- **Listed entries**
◆ ◆ ◆ ◆ ◆

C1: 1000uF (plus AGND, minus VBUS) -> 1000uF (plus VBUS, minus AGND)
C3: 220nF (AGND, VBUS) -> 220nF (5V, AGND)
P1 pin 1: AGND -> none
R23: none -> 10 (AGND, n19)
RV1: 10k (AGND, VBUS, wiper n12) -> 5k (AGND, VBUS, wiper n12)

◆ ◆ ◆ ◆ ◆

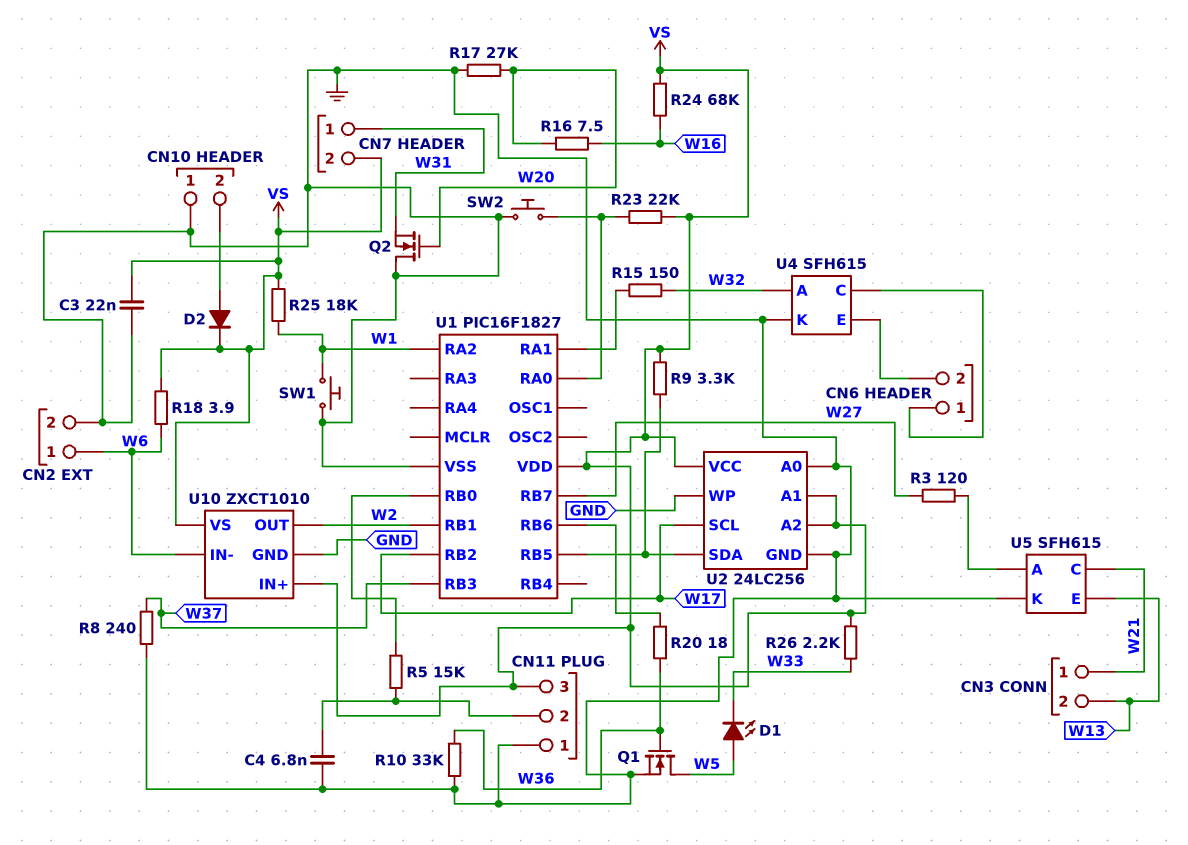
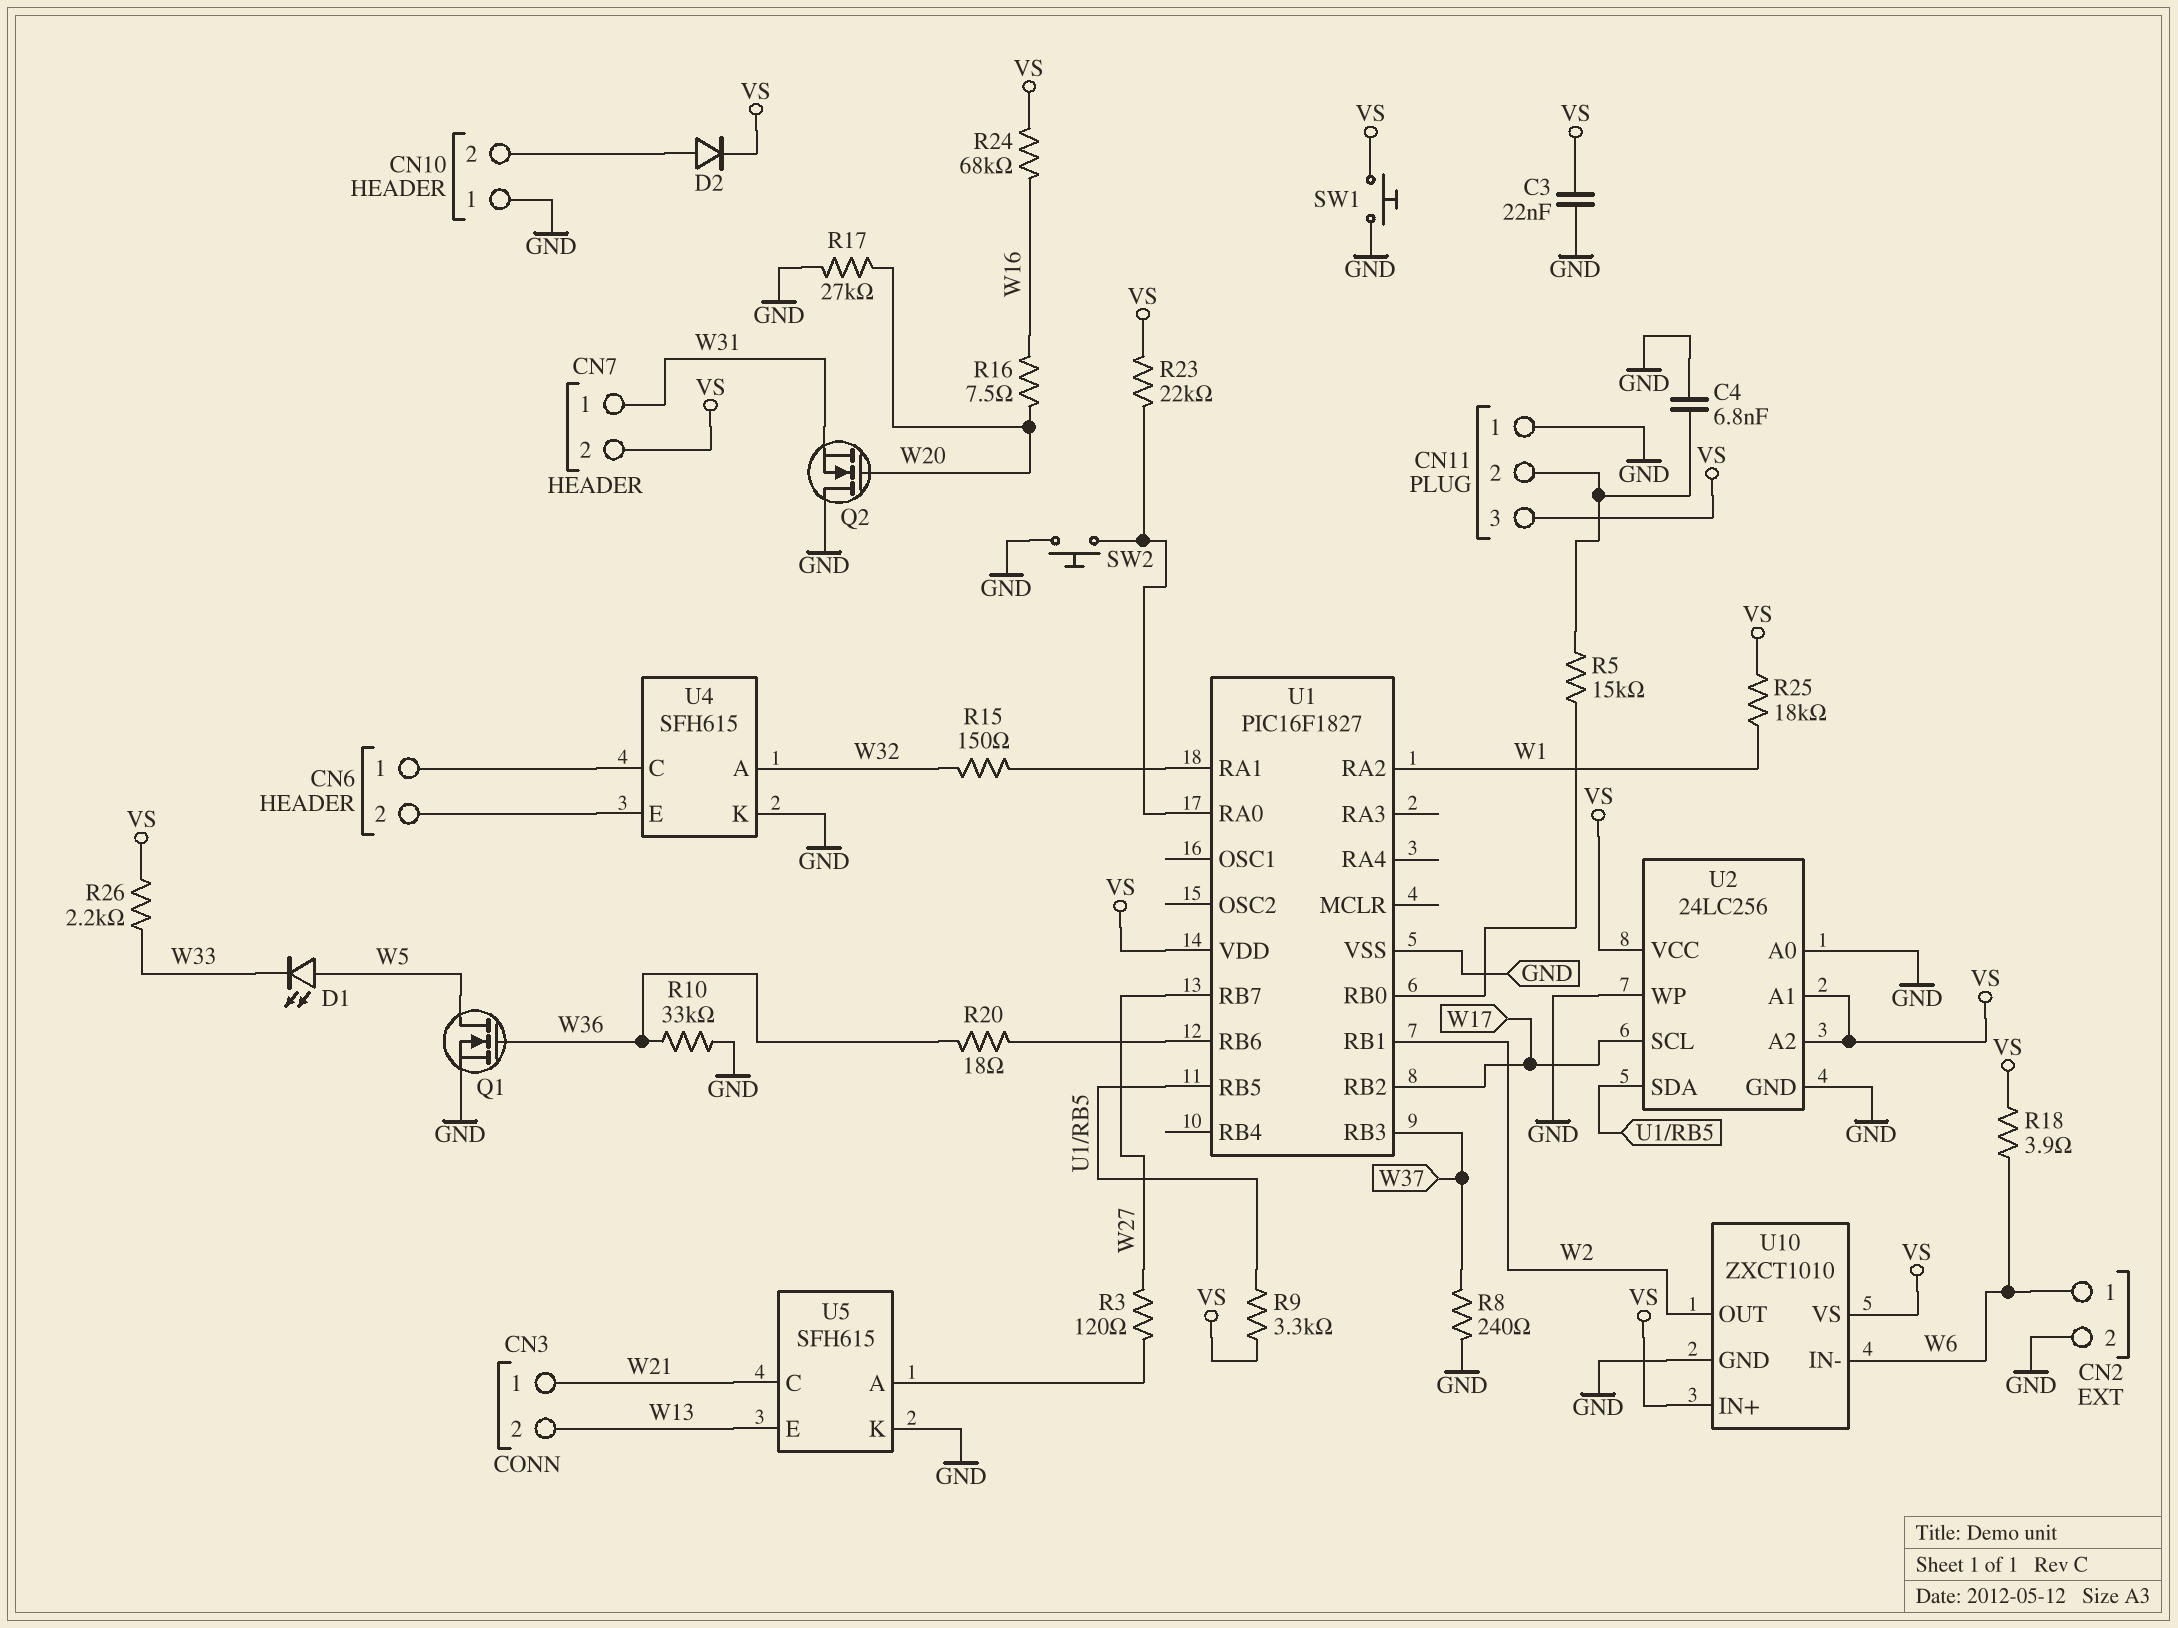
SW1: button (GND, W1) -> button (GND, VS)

◆ ◆ ◆ ◆ ◆

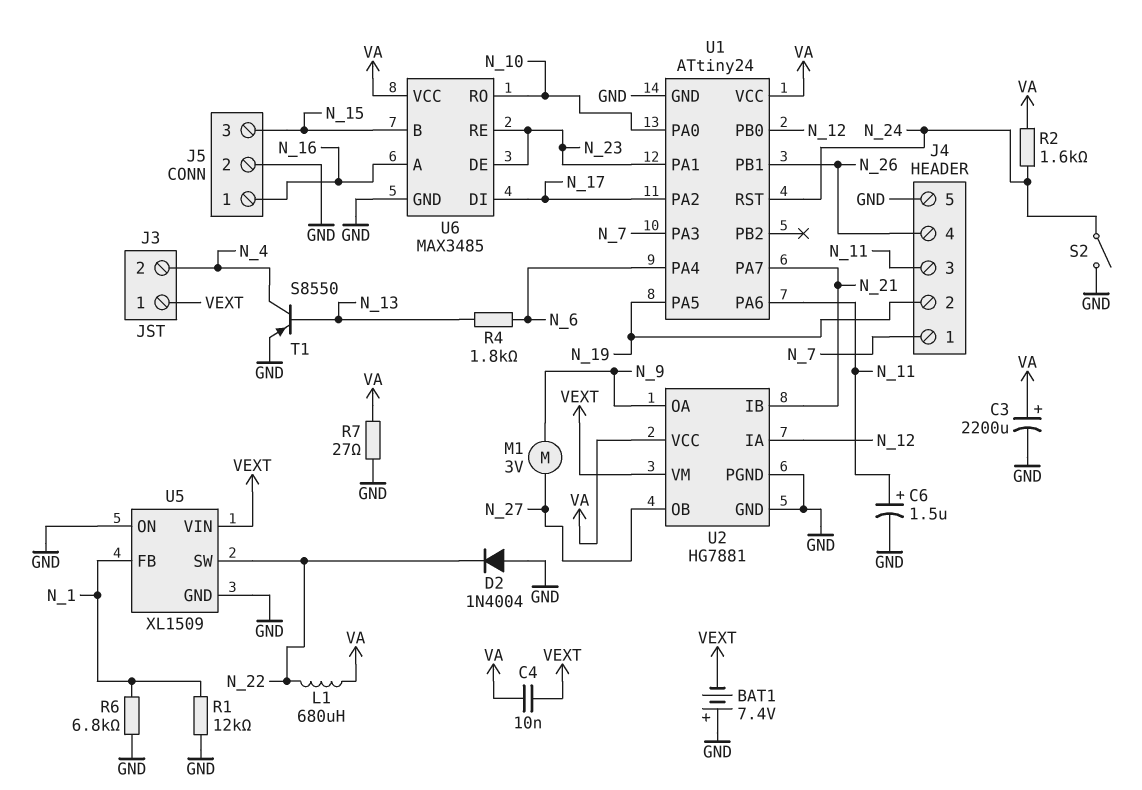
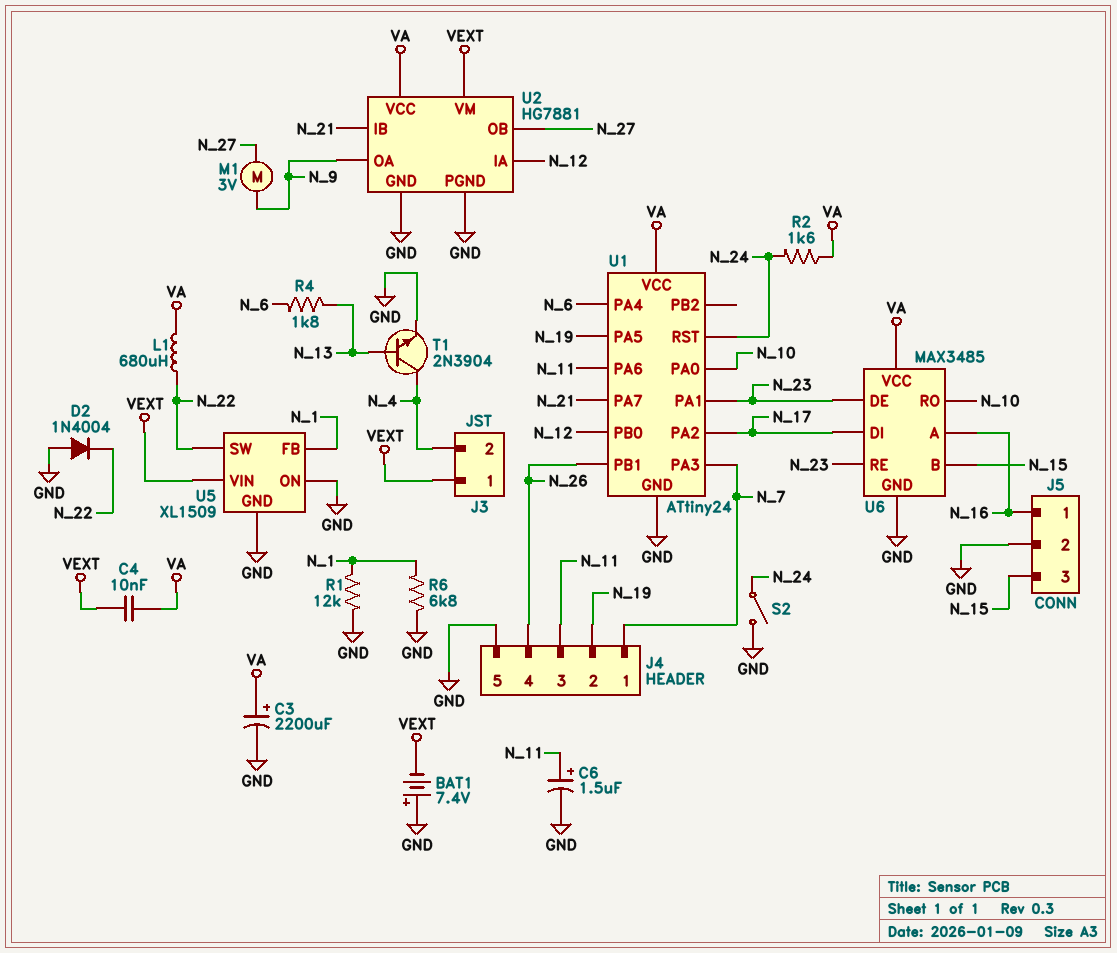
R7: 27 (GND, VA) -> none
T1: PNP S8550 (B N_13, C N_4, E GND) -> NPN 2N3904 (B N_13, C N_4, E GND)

◆ ◆ ◆ ◆ ◆

- **What to do**
Scan the material and collect every line that contains "none".

- **Result for this exercise**
P1 pin 1: AGND -> none
R23: none -> 10 (AGND, n19)
R7: 27 (GND, VA) -> none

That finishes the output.